§ **Source material**:
________________________________________
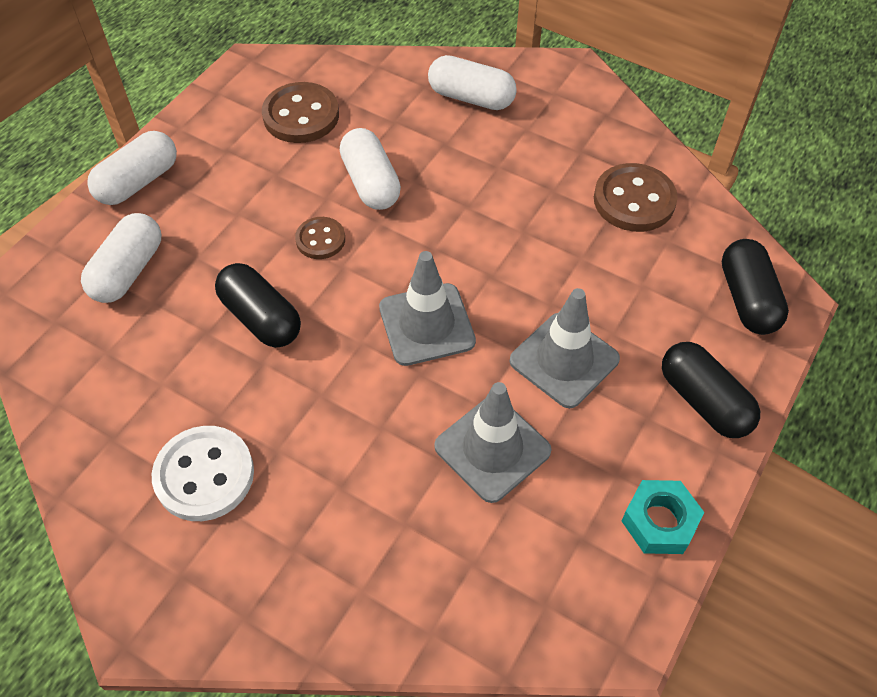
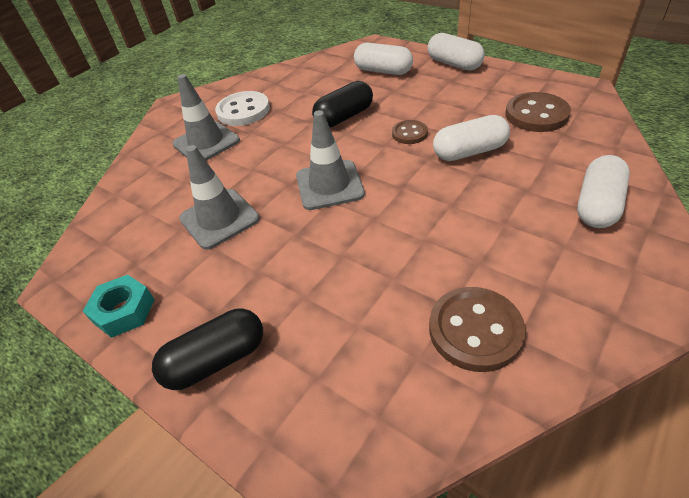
camera: 100 degrees right, 10 degrees down
(564, 360) = (283, 261): grey traffic cone -> grey traffic cone (206, 142)
(747, 299) = (330, 428): black capsule -> none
________________________________________
§ **What you should do**: Your task is to retype, exactly and only, the lines from the one with "(564, 360) = (283, 261): grey" through the final line above.

§ **Answer box**:
(564, 360) = (283, 261): grey traffic cone -> grey traffic cone (206, 142)
(747, 299) = (330, 428): black capsule -> none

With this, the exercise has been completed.